Problem :: Everything before the line containing "orange brick D1:D2" is to be left out; repeat that line and all lines after it exactly, to the end of the data.
=-=-=-=-=
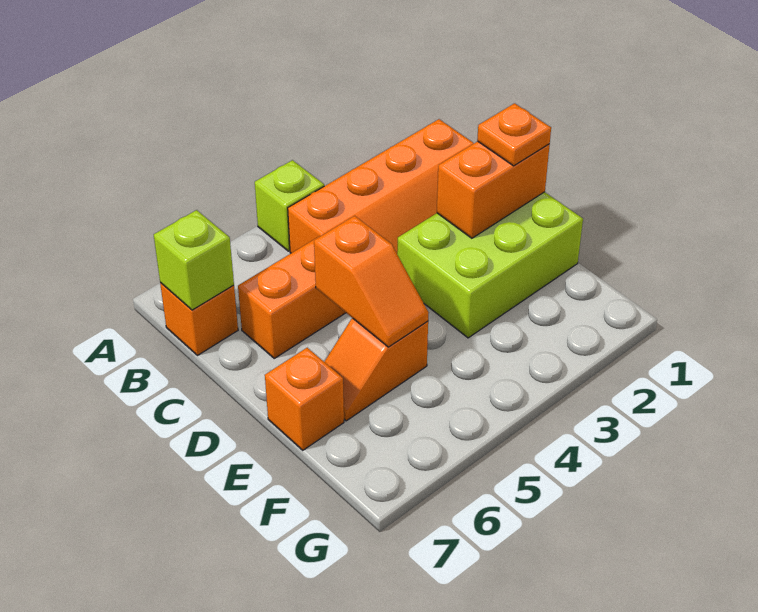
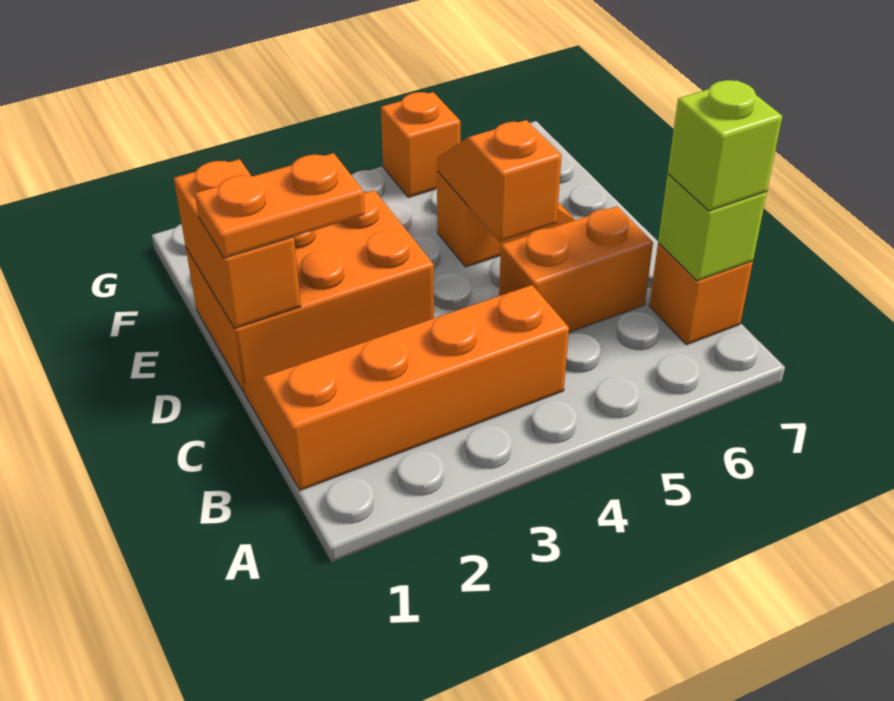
lime brick A4 level 1 -> lime brick B7 level 3
lime brick D1:E3 level 1 -> orange brick D1:E3 level 1
orange brick D1:D2 level 2 -> orange brick D1:E1 level 2
orange plate D1 level 3 -> orange plate D1:D2 level 3
orange brick E7 level 1 -> orange brick G5 level 1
=-=-=-=-=
Output ::
orange brick D1:D2 level 2 -> orange brick D1:E1 level 2
orange plate D1 level 3 -> orange plate D1:D2 level 3
orange brick E7 level 1 -> orange brick G5 level 1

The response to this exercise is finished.